### What is needed
"D210: schottky SS14" appears in one line of the records below. Output that line and each one after it, exactly, through the last line.

### Detected change data
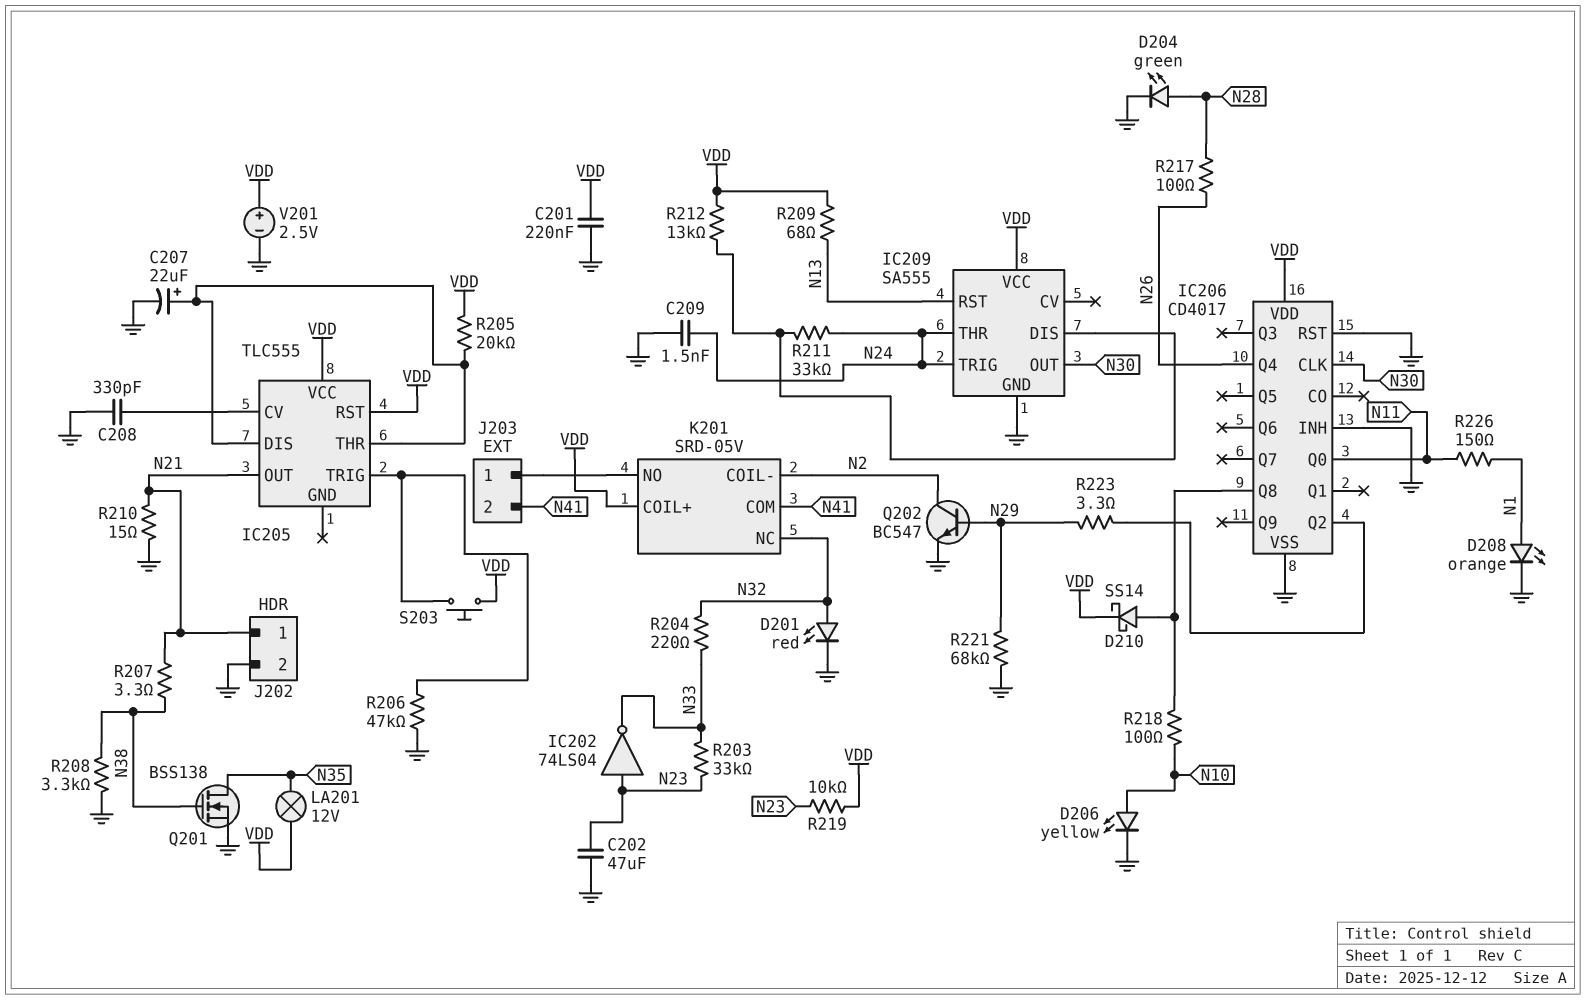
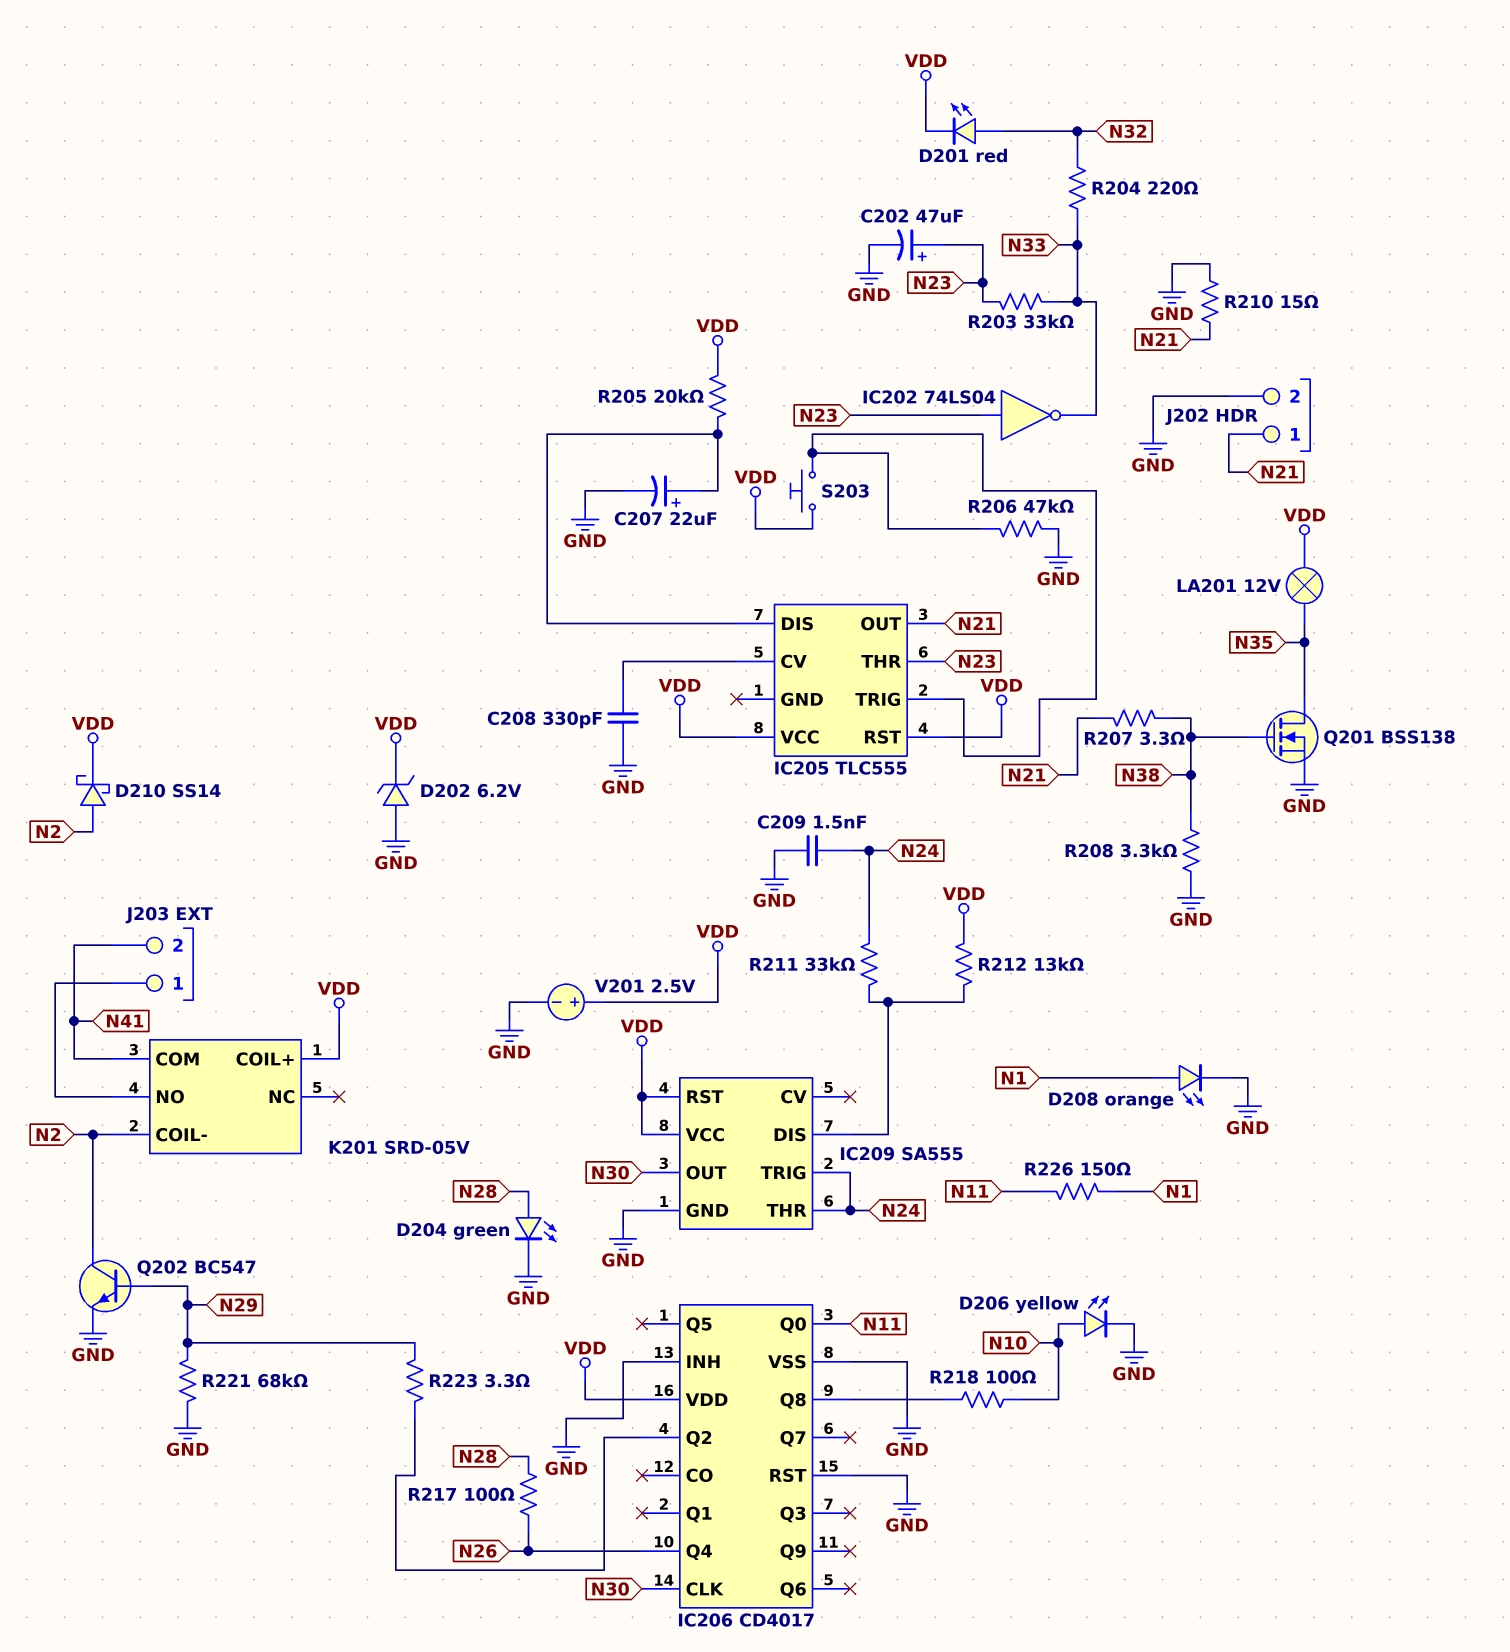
C201: 220nF (GND, VDD) -> none
C202: 47uF (GND, N23) -> 47uF (plus N23, minus GND)
D201: LED red (A N32, K GND) -> LED red (A N32, K VDD)
D202: none -> zener 6.2V (A GND, K VDD)
D210: schottky SS14 (A IC206/Q8, K VDD) -> schottky SS14 (A N2, K VDD)
IC205 pin THR: IC205/DIS -> N23
IC209 pin RST: N13 -> VDD
K201 pin NC: N32 -> none
R209: 68 (N13, VDD) -> none
R219: 10k (N23, VDD) -> none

### Exercise output
D210: schottky SS14 (A IC206/Q8, K VDD) -> schottky SS14 (A N2, K VDD)
IC205 pin THR: IC205/DIS -> N23
IC209 pin RST: N13 -> VDD
K201 pin NC: N32 -> none
R209: 68 (N13, VDD) -> none
R219: 10k (N23, VDD) -> none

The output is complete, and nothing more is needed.